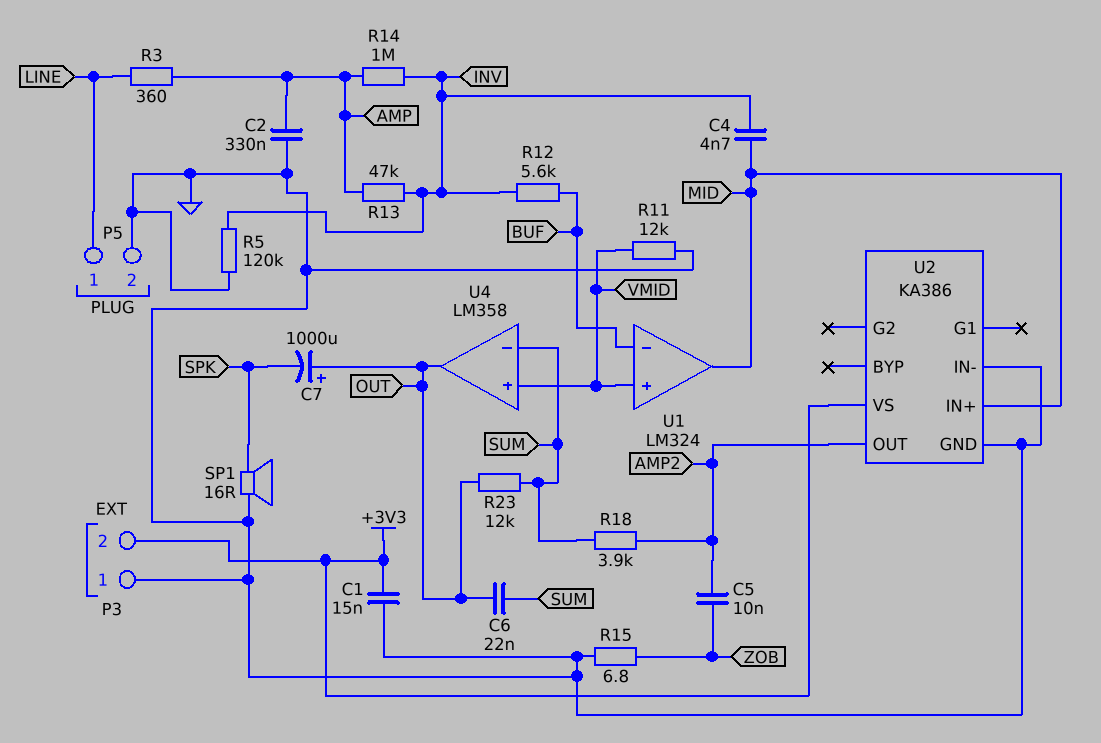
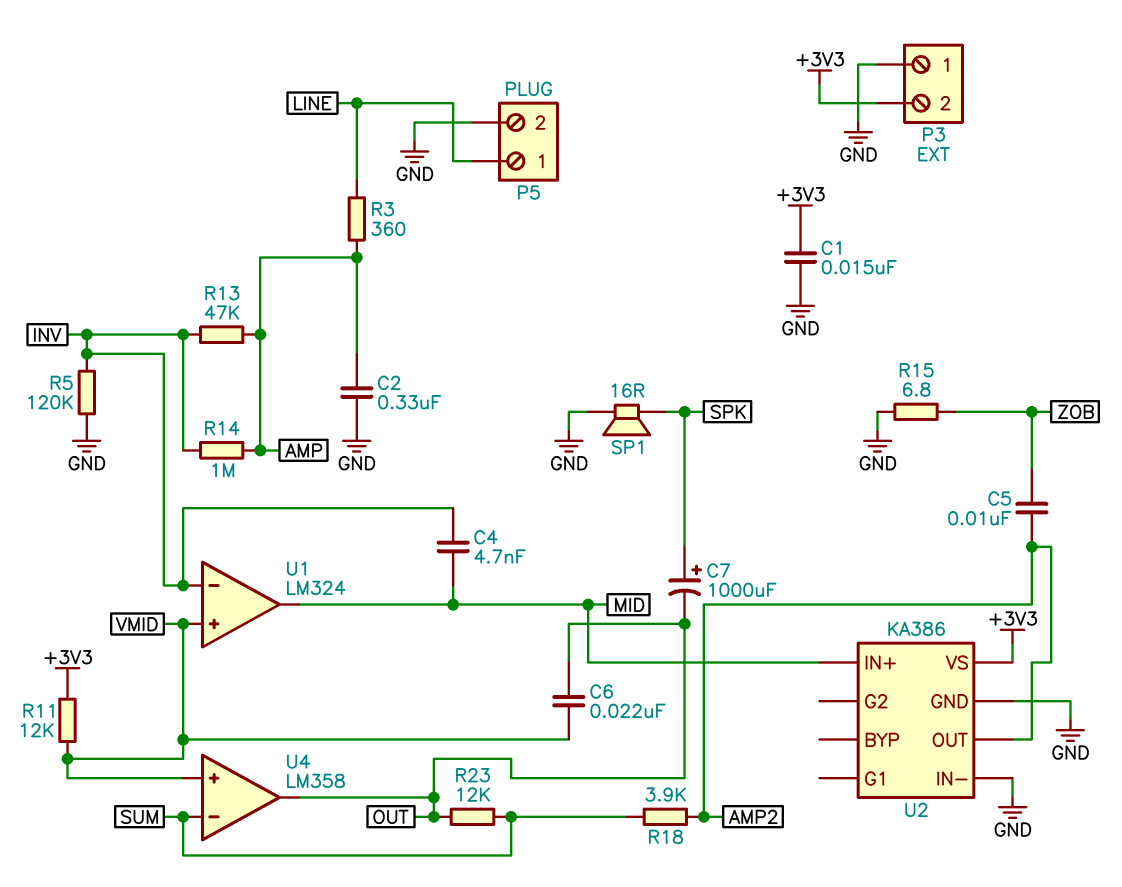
C6: 22nF (OUT, SUM) -> 22nF (OUT, VMID)
C7: 1000uF (plus OUT, minus SPK) -> 1000uF (plus SPK, minus OUT)
R11: 12k (GND, VMID) -> 12k (+3V3, VMID)
R12: 5.6k (BUF, INV) -> none
U1 pin in-: BUF -> INV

_PROBLEM DETAILS_
From the line containing "R11: 12k (GND, VMID) -> 12k (+3V3, VMID)" through the last line of the records, output each line exactly and nothing more.

_PROBLEM SOLUTION_
R11: 12k (GND, VMID) -> 12k (+3V3, VMID)
R12: 5.6k (BUF, INV) -> none
U1 pin in-: BUF -> INV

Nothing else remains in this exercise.